Some lines in the data below hold the string "none". Report how many, as a bare number.

[Opening EXTRACTED RECORDS section]

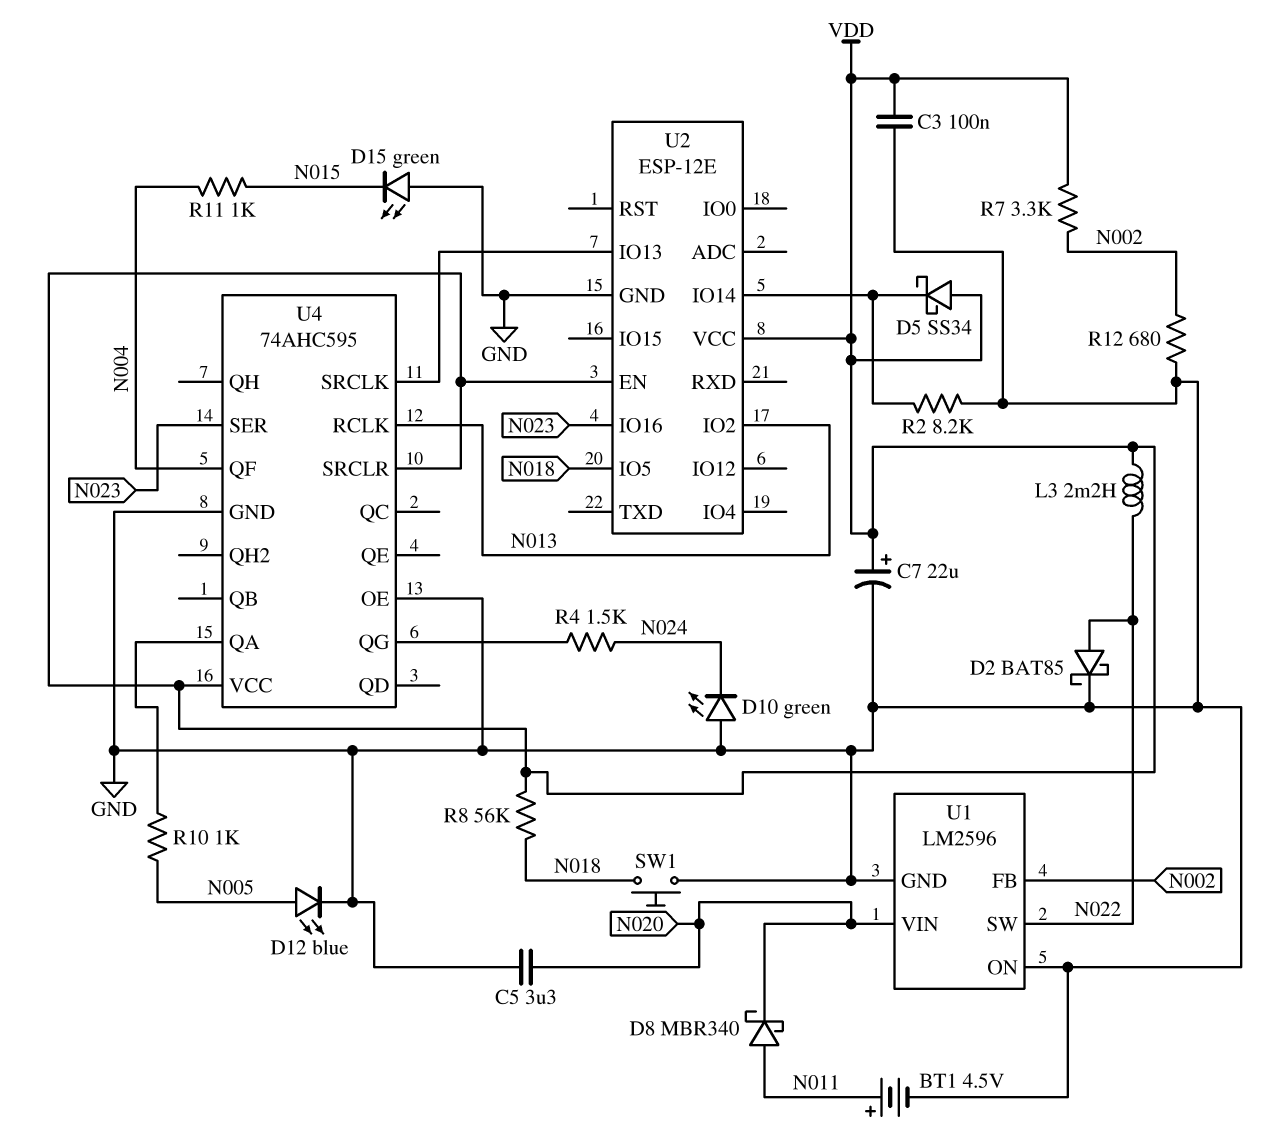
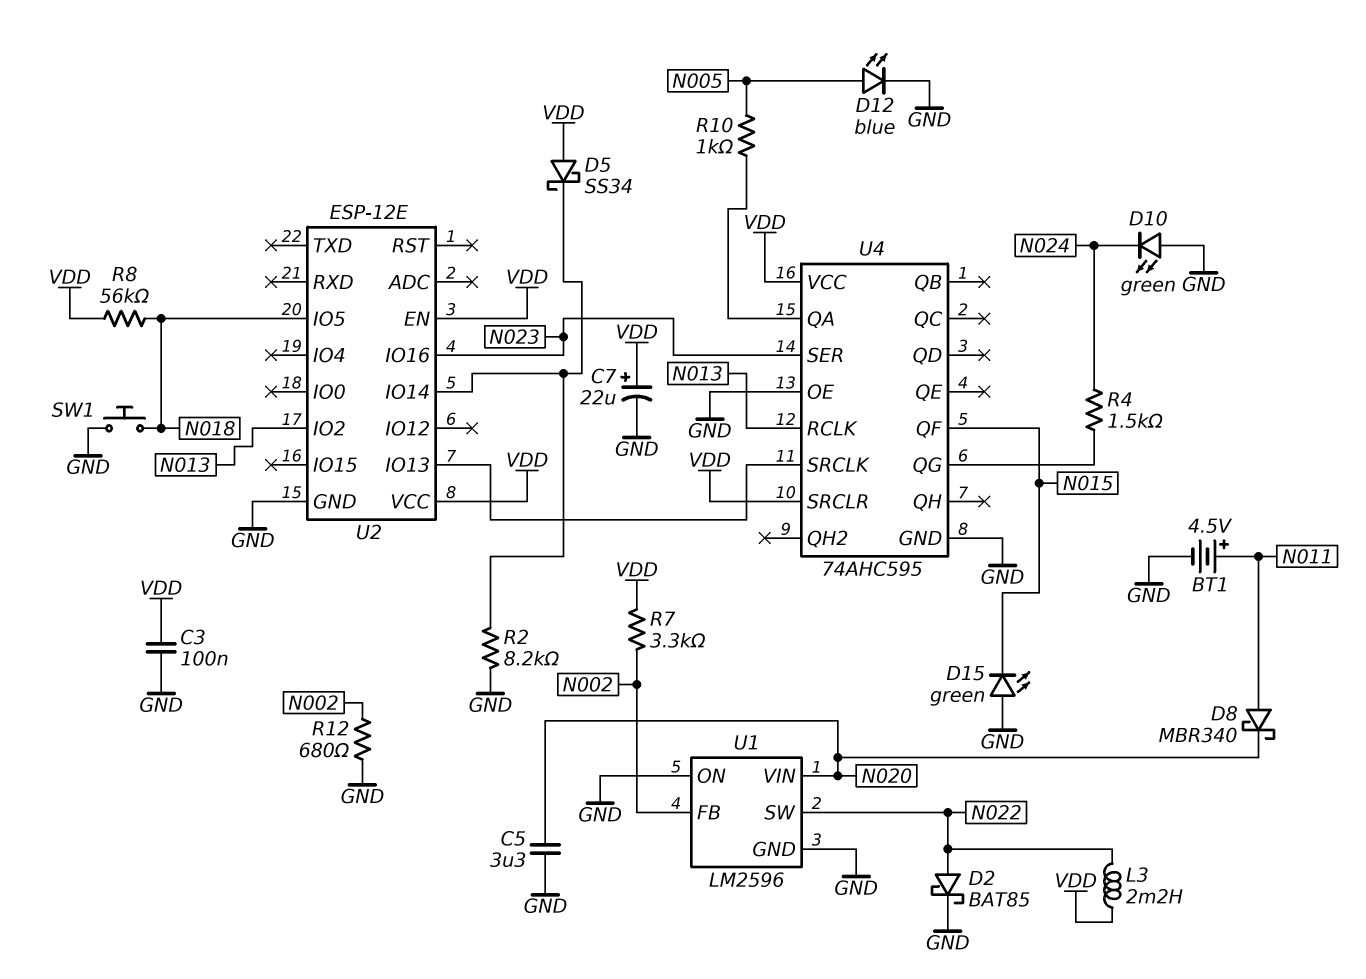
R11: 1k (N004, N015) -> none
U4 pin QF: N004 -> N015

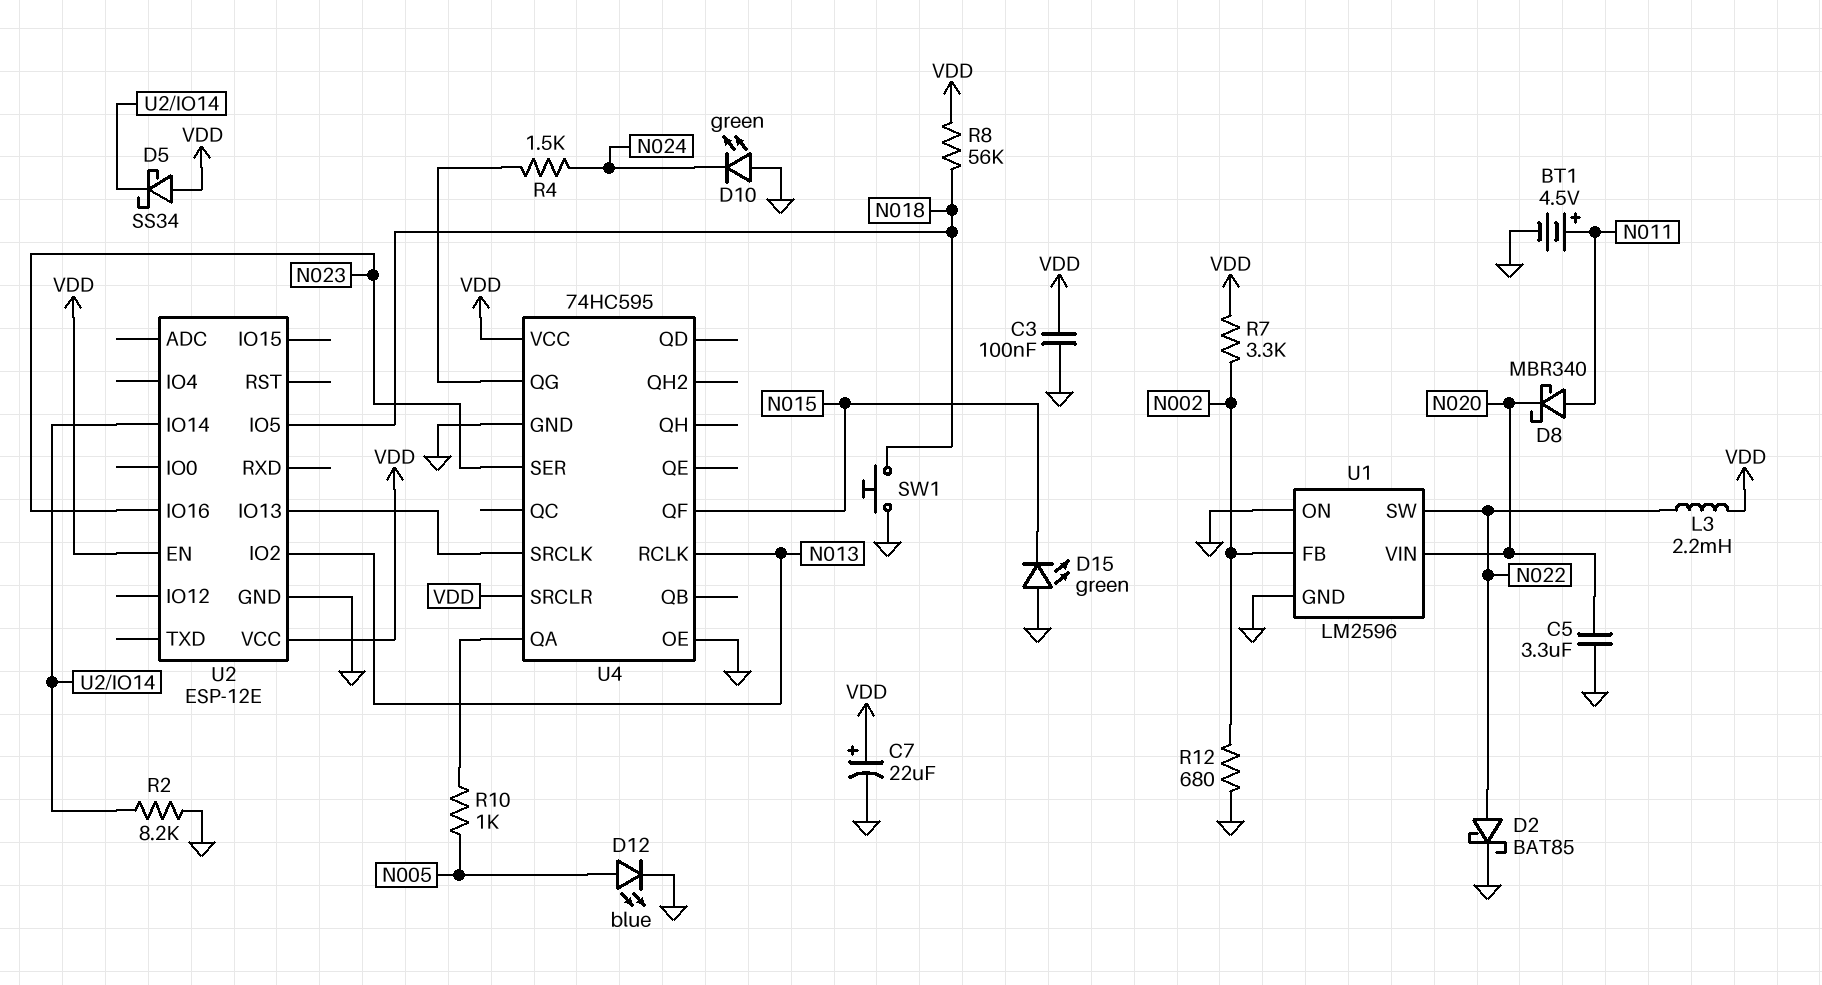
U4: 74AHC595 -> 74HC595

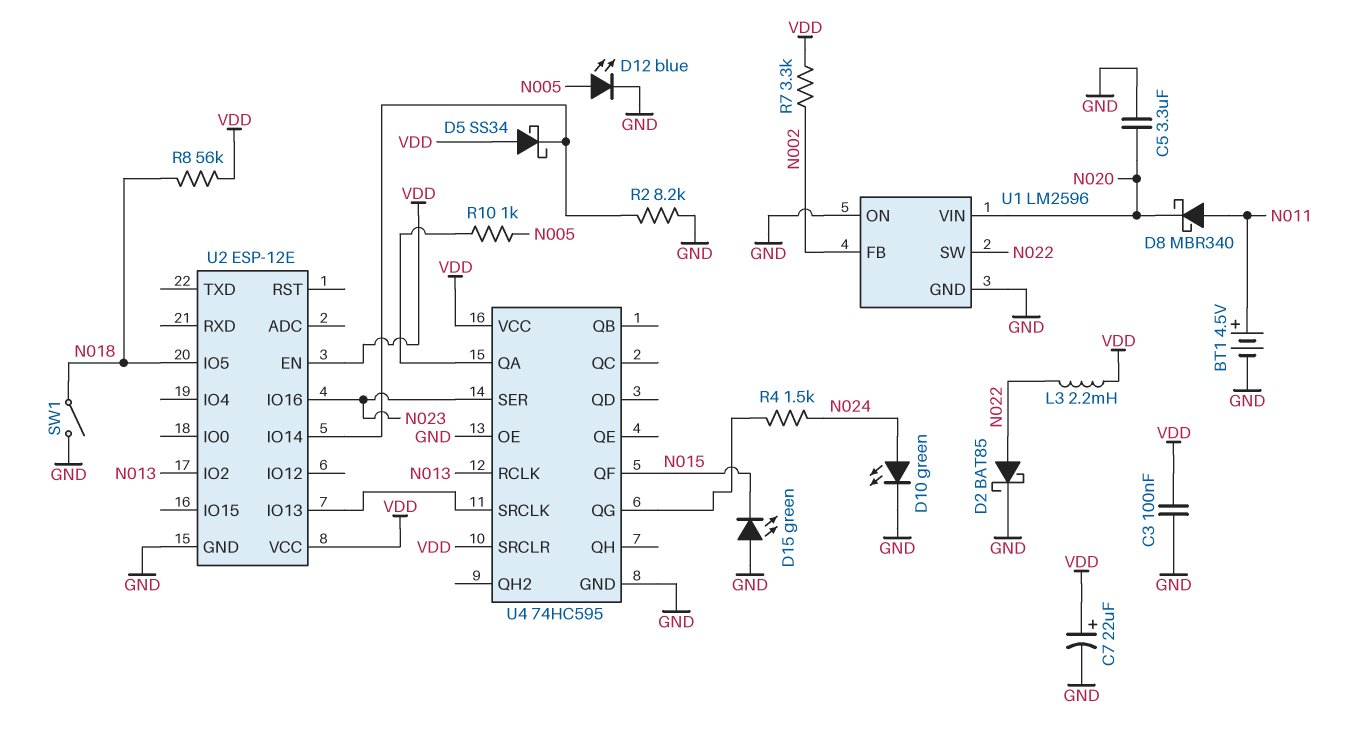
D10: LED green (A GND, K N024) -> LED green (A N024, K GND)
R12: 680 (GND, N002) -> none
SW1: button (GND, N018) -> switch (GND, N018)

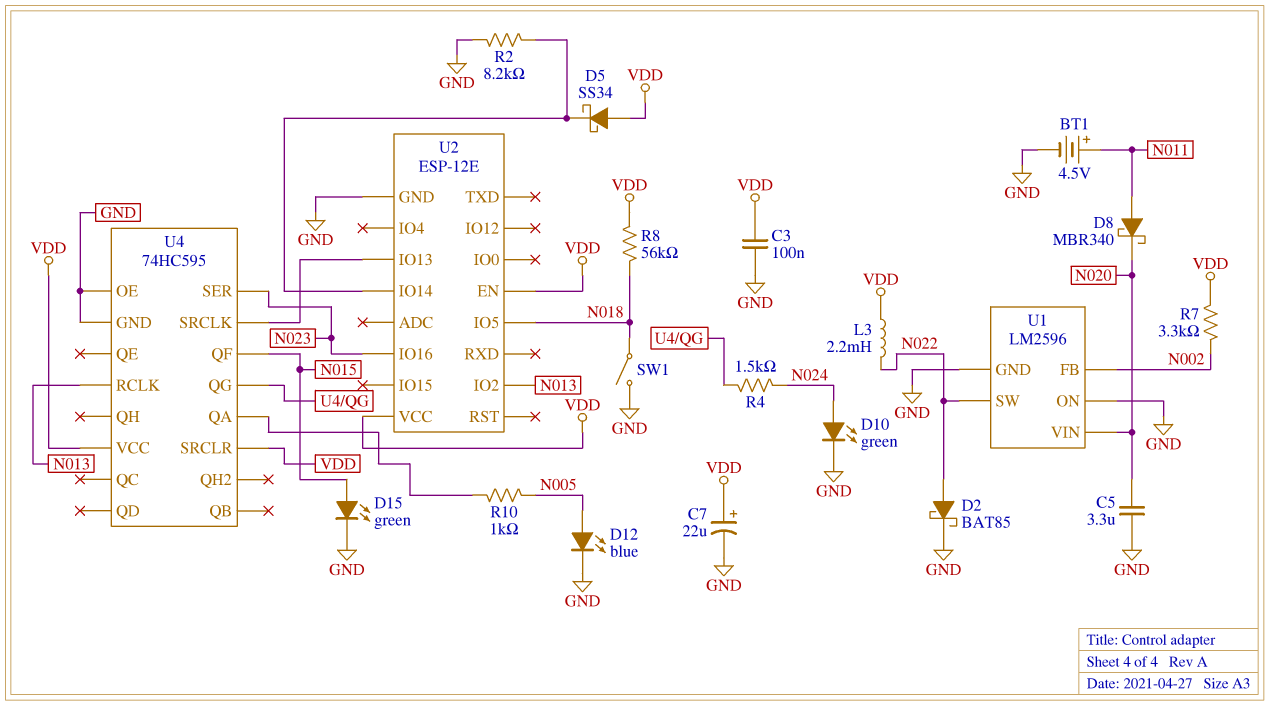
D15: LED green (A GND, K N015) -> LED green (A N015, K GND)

[Closing EXTRACTED RECORDS section]

§ **EXERCISE RESPONSE**
2